**WORK TASK:** When a line in the entries below contains the word "white", copy that line.

**MATERIAL FOR THE TASK:**
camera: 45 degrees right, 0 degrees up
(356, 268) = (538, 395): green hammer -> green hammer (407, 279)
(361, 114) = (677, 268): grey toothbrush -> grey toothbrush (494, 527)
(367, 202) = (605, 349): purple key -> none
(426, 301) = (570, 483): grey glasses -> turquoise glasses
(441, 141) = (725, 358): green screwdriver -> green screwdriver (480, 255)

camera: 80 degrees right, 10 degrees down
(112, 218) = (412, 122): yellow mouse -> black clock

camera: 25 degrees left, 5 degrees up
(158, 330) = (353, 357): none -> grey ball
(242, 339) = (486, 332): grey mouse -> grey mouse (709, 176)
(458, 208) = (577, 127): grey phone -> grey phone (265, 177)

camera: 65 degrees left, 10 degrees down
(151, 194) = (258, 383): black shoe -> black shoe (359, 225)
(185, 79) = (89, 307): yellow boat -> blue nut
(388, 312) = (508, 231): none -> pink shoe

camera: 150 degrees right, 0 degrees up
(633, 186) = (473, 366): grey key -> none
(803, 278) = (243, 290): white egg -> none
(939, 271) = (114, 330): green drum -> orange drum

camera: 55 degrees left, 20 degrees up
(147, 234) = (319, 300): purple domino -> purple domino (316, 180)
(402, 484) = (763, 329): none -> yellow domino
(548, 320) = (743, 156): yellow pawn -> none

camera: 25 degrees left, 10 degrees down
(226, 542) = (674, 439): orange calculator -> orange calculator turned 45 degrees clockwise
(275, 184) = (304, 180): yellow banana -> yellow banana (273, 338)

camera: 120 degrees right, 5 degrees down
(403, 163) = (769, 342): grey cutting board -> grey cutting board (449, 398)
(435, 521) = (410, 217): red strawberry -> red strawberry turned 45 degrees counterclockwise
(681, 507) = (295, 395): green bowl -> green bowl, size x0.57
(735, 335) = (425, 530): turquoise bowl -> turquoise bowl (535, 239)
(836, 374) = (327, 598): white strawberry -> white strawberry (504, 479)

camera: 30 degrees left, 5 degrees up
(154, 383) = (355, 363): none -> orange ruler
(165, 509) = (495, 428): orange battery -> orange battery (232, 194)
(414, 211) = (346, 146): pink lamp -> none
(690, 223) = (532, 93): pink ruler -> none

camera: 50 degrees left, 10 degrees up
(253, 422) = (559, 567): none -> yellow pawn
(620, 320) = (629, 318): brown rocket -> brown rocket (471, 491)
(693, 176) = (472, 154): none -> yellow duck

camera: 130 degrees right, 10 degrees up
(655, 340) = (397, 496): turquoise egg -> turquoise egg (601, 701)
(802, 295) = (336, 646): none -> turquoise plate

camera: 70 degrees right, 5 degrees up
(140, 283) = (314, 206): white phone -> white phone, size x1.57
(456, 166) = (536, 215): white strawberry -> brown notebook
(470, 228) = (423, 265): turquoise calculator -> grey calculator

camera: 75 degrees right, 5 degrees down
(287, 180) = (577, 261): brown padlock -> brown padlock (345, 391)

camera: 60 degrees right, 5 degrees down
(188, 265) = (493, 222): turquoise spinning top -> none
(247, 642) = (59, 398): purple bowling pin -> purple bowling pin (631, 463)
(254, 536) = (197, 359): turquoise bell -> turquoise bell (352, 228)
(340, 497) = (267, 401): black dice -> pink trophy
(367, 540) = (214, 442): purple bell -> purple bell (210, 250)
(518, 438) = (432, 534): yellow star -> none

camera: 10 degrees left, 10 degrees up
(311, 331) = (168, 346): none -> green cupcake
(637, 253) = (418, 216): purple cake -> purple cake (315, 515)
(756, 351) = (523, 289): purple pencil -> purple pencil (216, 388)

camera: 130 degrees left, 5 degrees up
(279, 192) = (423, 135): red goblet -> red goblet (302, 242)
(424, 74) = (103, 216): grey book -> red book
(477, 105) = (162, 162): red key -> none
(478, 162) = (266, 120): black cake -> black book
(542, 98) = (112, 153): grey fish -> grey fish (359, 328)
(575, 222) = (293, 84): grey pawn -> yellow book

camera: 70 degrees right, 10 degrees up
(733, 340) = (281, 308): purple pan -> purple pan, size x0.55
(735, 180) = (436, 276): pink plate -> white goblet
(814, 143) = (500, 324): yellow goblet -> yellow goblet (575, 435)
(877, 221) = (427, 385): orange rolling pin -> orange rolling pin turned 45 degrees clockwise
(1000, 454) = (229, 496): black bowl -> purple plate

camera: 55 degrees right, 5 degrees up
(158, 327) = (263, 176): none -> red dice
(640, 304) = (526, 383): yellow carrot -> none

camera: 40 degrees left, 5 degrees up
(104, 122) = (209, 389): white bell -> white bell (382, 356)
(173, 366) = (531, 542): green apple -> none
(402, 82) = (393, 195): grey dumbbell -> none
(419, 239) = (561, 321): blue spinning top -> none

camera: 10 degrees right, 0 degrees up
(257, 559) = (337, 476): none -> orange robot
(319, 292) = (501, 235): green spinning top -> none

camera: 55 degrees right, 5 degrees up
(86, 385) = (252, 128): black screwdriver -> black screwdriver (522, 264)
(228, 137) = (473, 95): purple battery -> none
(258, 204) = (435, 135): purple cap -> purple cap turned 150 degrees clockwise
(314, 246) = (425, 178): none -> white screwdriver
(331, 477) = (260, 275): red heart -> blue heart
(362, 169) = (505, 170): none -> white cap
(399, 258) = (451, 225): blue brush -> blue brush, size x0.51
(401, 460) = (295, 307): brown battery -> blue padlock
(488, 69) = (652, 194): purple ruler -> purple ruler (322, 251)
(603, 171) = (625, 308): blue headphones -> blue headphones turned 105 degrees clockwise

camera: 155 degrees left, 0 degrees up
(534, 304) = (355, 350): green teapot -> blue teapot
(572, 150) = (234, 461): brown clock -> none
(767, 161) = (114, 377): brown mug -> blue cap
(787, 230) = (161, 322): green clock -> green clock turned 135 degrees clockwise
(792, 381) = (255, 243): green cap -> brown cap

**OUTPUT:**
(803, 278) = (243, 290): white egg -> none
(836, 374) = (327, 598): white strawberry -> white strawberry (504, 479)
(140, 283) = (314, 206): white phone -> white phone, size x1.57
(456, 166) = (536, 215): white strawberry -> brown notebook
(735, 180) = (436, 276): pink plate -> white goblet
(104, 122) = (209, 389): white bell -> white bell (382, 356)
(314, 246) = (425, 178): none -> white screwdriver
(362, 169) = (505, 170): none -> white cap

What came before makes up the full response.